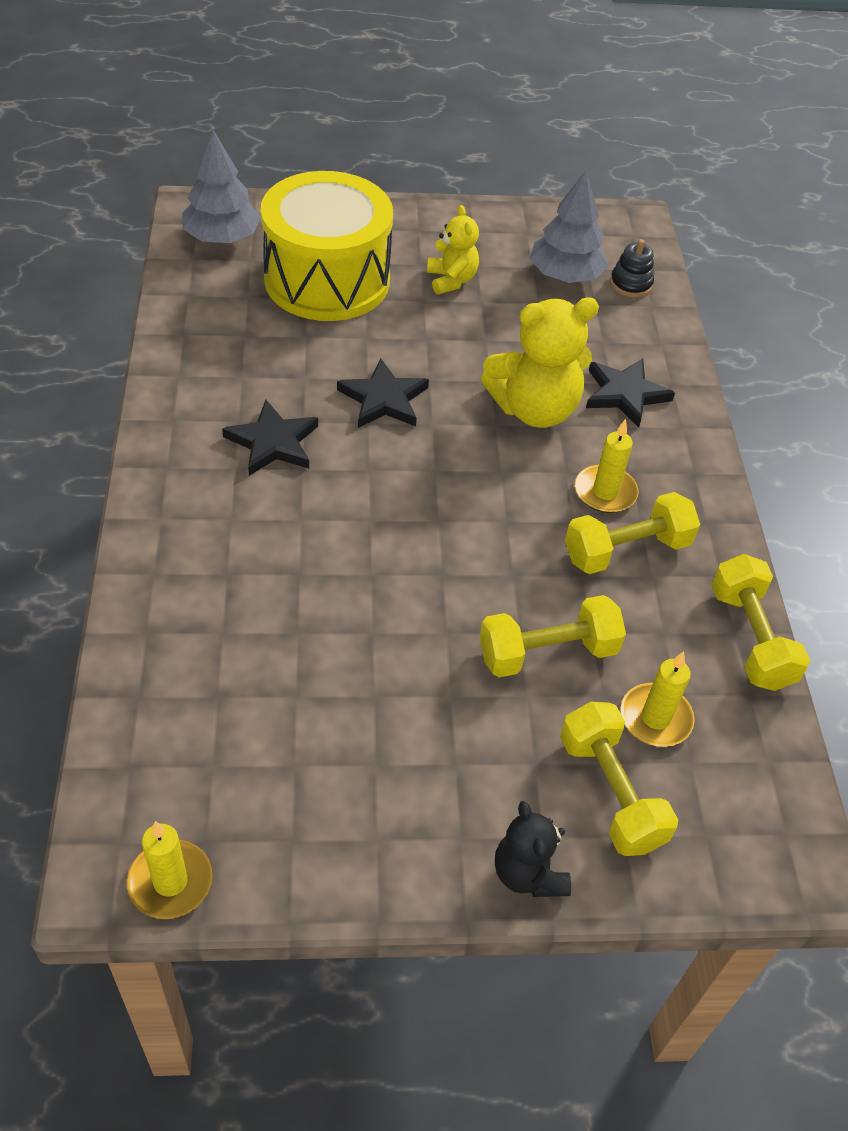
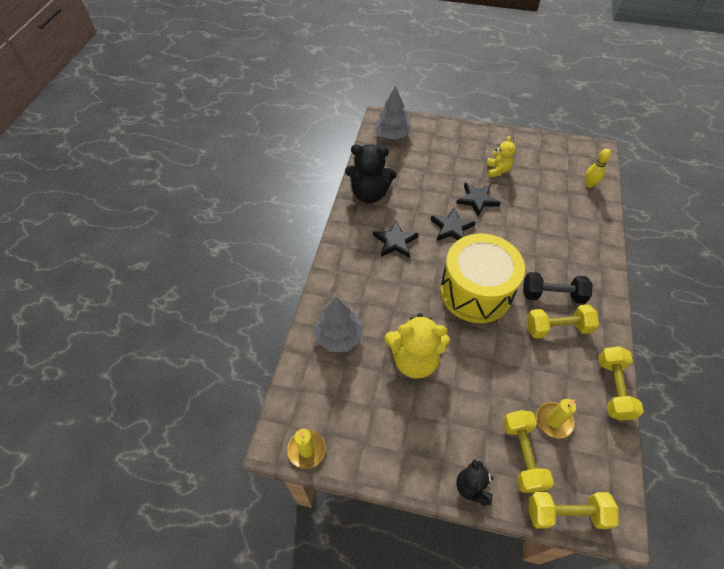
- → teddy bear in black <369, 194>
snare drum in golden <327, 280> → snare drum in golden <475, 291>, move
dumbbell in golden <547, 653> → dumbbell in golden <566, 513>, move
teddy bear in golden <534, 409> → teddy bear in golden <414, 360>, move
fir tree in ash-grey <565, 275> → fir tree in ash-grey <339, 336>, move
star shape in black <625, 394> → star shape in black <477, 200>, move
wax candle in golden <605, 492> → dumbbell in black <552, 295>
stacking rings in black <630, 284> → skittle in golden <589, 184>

#####

YOUR TASK:
The records above are to be restated word for word, excluding all pictures.

ANSWER SPACE:
- → teddy bear in black <369, 194>
snare drum in golden <327, 280> → snare drum in golden <475, 291>, move
dumbbell in golden <547, 653> → dumbbell in golden <566, 513>, move
teddy bear in golden <534, 409> → teddy bear in golden <414, 360>, move
fir tree in ash-grey <565, 275> → fir tree in ash-grey <339, 336>, move
star shape in black <625, 394> → star shape in black <477, 200>, move
wax candle in golden <605, 492> → dumbbell in black <552, 295>
stacking rings in black <630, 284> → skittle in golden <589, 184>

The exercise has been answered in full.